Start of DATA FOR ANALYSIS

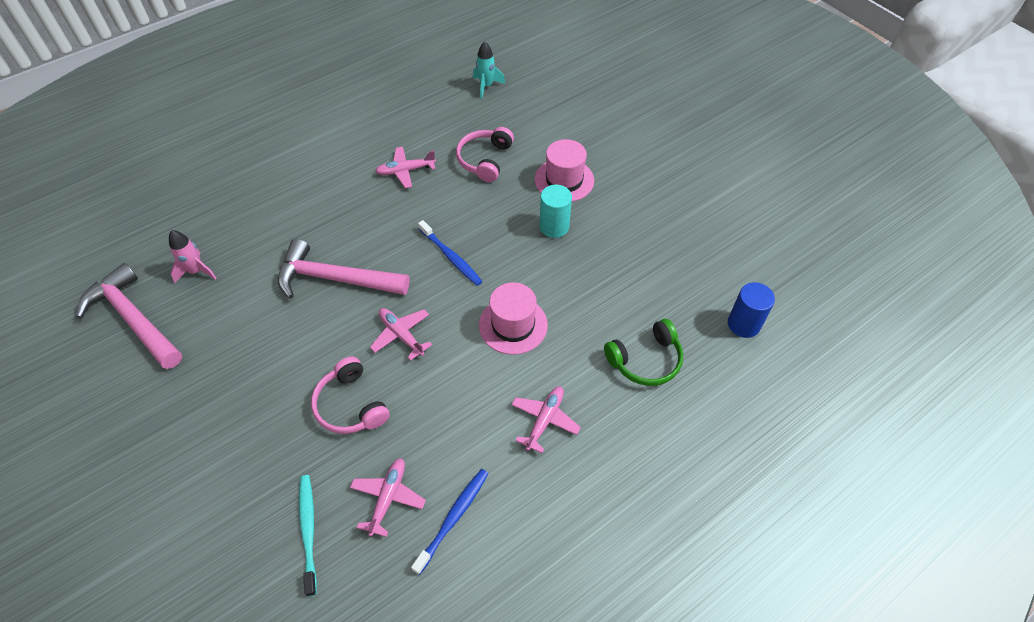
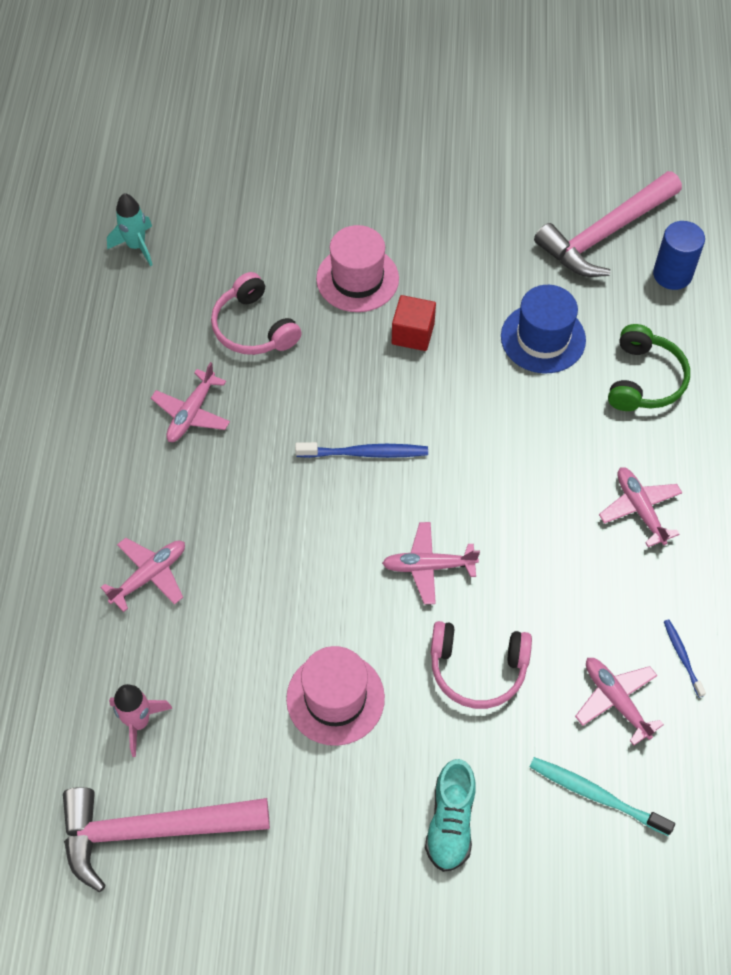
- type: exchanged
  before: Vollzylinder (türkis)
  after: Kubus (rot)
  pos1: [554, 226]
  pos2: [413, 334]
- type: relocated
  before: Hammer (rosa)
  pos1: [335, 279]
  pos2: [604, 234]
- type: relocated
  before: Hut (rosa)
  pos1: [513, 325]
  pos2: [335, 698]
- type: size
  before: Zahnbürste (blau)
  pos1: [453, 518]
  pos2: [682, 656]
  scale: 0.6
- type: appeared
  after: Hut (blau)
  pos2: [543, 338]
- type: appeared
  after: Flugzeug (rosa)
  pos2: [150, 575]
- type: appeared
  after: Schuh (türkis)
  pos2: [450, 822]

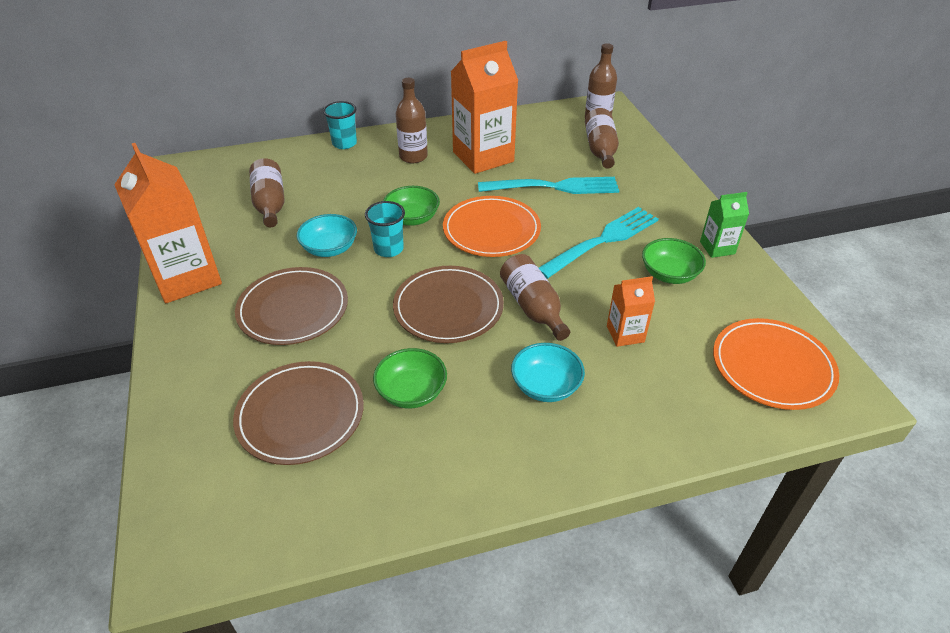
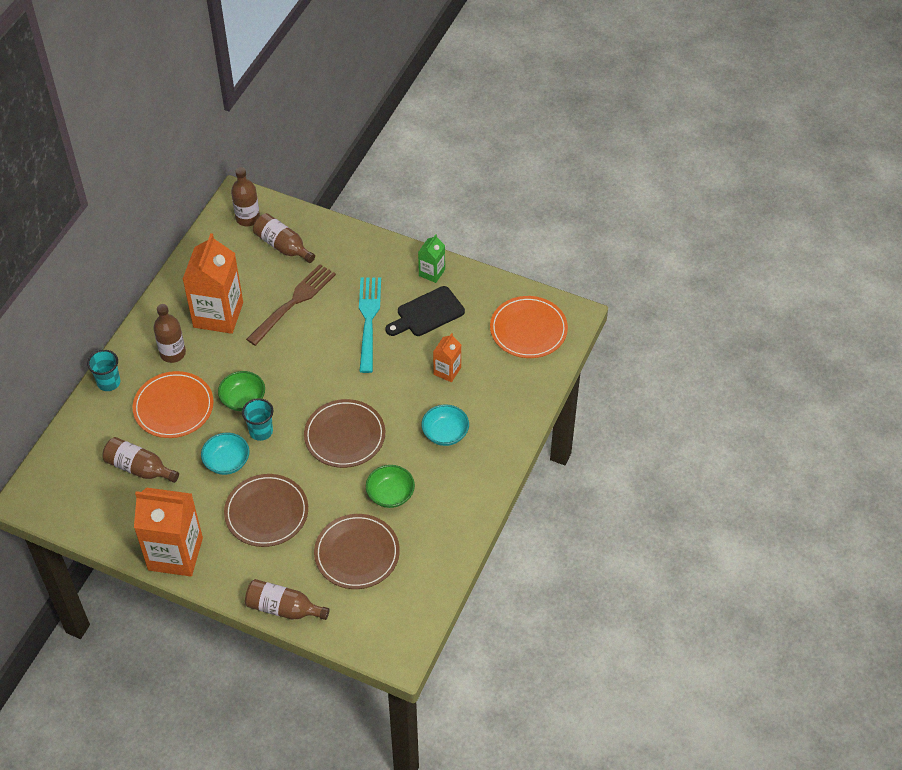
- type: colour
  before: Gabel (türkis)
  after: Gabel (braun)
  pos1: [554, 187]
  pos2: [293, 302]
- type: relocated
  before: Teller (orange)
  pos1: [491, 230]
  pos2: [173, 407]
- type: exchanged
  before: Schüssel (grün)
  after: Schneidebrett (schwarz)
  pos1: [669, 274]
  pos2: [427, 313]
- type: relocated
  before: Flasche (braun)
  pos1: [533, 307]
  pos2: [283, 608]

End of DATA FOR ANALYSIS

• WHAT TO WORK ON
Would you please transcribe the listing in full, exactly, while omitting the images?

• YOUR SOLUTION
- type: exchanged
  before: Vollzylinder (türkis)
  after: Kubus (rot)
  pos1: [554, 226]
  pos2: [413, 334]
- type: relocated
  before: Hammer (rosa)
  pos1: [335, 279]
  pos2: [604, 234]
- type: relocated
  before: Hut (rosa)
  pos1: [513, 325]
  pos2: [335, 698]
- type: size
  before: Zahnbürste (blau)
  pos1: [453, 518]
  pos2: [682, 656]
  scale: 0.6
- type: appeared
  after: Hut (blau)
  pos2: [543, 338]
- type: appeared
  after: Flugzeug (rosa)
  pos2: [150, 575]
- type: appeared
  after: Schuh (türkis)
  pos2: [450, 822]

- type: colour
  before: Gabel (türkis)
  after: Gabel (braun)
  pos1: [554, 187]
  pos2: [293, 302]
- type: relocated
  before: Teller (orange)
  pos1: [491, 230]
  pos2: [173, 407]
- type: exchanged
  before: Schüssel (grün)
  after: Schneidebrett (schwarz)
  pos1: [669, 274]
  pos2: [427, 313]
- type: relocated
  before: Flasche (braun)
  pos1: [533, 307]
  pos2: [283, 608]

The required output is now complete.